Exercise input
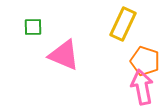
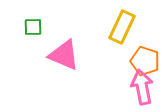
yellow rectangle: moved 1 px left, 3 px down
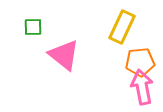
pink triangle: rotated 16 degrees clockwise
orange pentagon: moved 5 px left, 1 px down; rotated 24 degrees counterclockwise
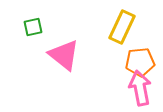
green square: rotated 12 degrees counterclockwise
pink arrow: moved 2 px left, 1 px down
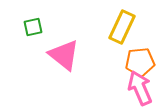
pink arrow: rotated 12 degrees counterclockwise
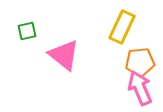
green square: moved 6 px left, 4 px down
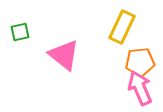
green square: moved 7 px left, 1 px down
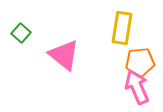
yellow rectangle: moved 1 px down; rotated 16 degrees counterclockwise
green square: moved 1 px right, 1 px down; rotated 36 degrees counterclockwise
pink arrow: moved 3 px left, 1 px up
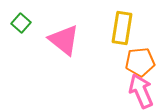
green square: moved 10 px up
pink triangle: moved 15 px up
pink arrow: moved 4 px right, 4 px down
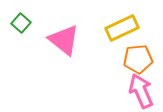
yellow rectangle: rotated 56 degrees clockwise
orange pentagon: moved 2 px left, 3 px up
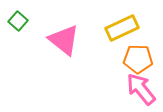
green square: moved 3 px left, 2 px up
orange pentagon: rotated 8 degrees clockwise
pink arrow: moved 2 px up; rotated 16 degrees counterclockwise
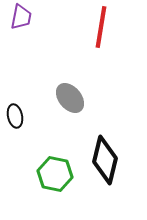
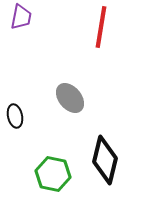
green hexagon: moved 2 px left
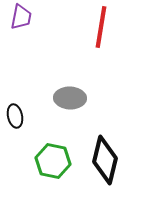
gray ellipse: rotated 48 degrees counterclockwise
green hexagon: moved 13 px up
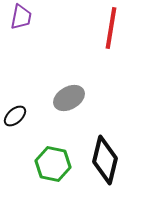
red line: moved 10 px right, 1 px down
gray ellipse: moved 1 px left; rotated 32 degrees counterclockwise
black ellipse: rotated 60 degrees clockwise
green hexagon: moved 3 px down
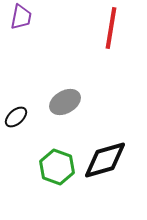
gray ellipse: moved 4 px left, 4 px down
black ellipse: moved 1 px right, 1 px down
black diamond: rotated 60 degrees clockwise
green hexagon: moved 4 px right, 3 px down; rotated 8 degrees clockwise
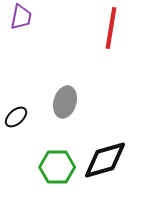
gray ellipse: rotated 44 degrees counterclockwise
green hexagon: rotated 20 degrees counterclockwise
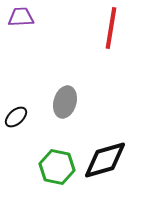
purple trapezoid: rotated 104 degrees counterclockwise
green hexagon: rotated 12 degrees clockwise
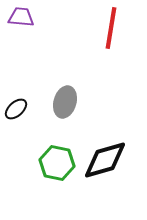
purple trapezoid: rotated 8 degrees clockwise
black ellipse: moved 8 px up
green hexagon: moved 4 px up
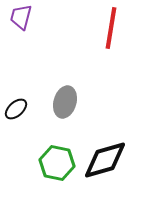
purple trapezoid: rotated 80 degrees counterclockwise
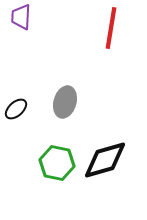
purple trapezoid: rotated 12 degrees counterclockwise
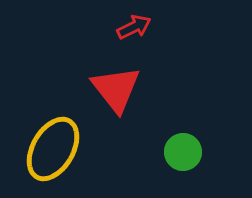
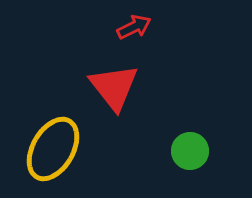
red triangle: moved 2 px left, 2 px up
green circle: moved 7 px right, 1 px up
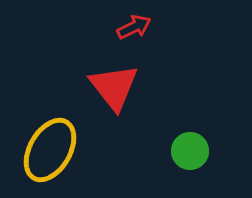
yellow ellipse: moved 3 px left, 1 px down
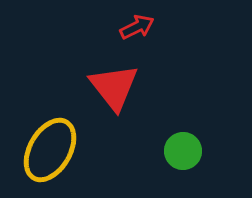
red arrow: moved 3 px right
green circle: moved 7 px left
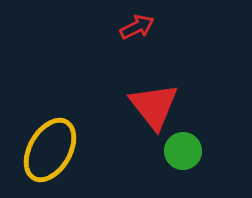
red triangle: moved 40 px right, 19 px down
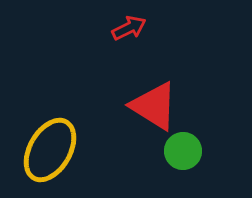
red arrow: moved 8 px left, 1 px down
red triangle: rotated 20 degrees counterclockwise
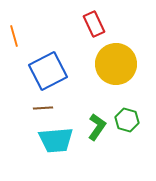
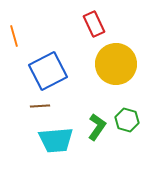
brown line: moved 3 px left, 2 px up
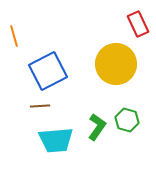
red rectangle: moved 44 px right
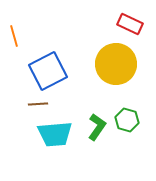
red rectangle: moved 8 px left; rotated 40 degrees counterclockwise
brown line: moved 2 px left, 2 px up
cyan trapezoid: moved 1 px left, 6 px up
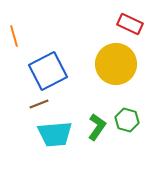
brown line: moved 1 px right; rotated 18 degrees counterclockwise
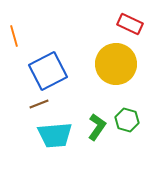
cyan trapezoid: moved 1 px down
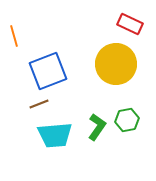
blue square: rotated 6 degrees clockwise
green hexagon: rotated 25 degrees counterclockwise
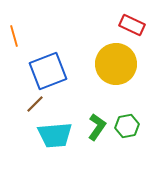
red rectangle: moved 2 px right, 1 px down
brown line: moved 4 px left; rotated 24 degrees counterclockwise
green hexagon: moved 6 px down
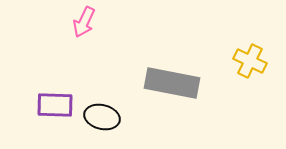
==
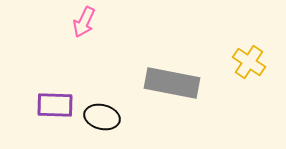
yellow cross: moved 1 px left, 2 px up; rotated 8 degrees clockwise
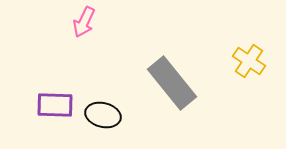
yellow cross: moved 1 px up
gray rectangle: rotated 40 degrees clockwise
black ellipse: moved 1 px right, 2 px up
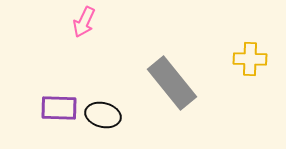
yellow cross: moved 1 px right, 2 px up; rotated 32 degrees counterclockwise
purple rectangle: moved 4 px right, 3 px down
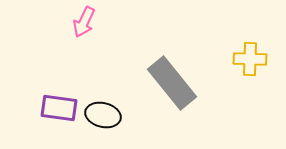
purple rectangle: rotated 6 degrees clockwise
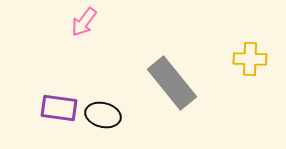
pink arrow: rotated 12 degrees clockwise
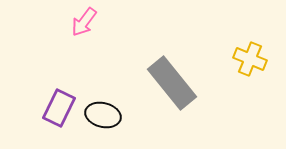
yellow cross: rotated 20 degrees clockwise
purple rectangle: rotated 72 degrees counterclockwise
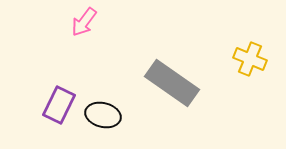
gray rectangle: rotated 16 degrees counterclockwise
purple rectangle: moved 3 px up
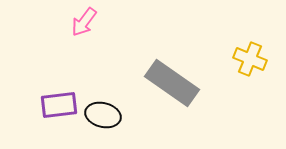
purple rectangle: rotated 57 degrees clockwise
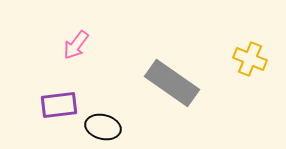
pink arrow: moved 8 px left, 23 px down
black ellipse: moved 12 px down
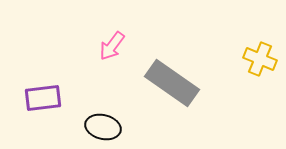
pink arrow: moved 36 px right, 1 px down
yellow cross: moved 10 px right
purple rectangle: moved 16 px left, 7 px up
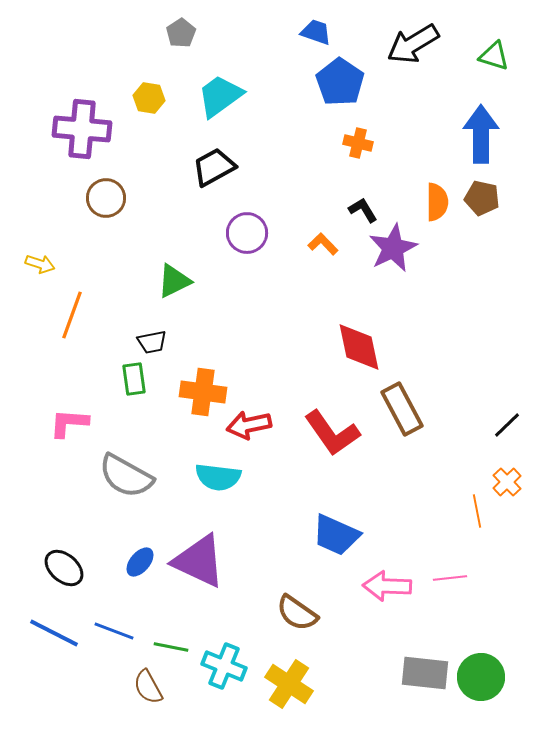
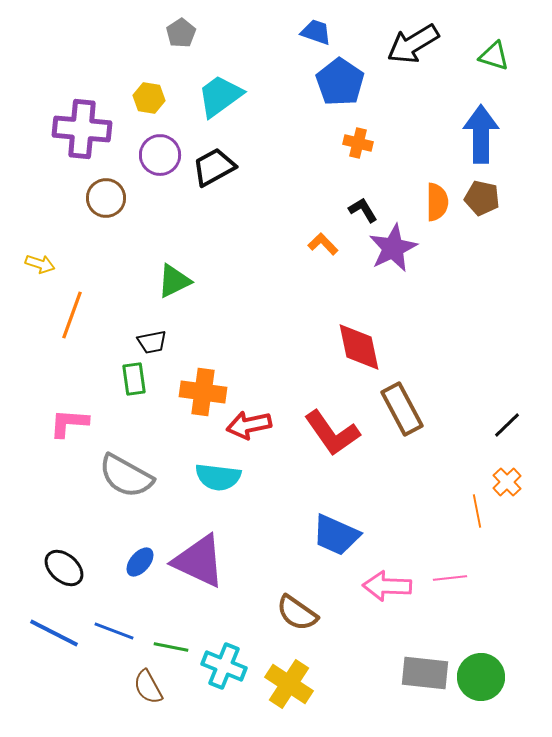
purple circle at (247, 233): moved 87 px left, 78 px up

Given exercise
Repeat everything in the records above, from the line containing "red rectangle: moved 44 px right" down to the line containing "green hexagon: rotated 25", including both of those lines. Leave the pictures out.

Task result
red rectangle: moved 44 px right
red rectangle: moved 8 px left; rotated 40 degrees counterclockwise
brown line: moved 2 px left, 2 px up
cyan trapezoid: moved 1 px left, 6 px up
brown line: moved 1 px right; rotated 18 degrees counterclockwise
cyan trapezoid: moved 1 px down
blue square: rotated 6 degrees clockwise
green hexagon: rotated 25 degrees counterclockwise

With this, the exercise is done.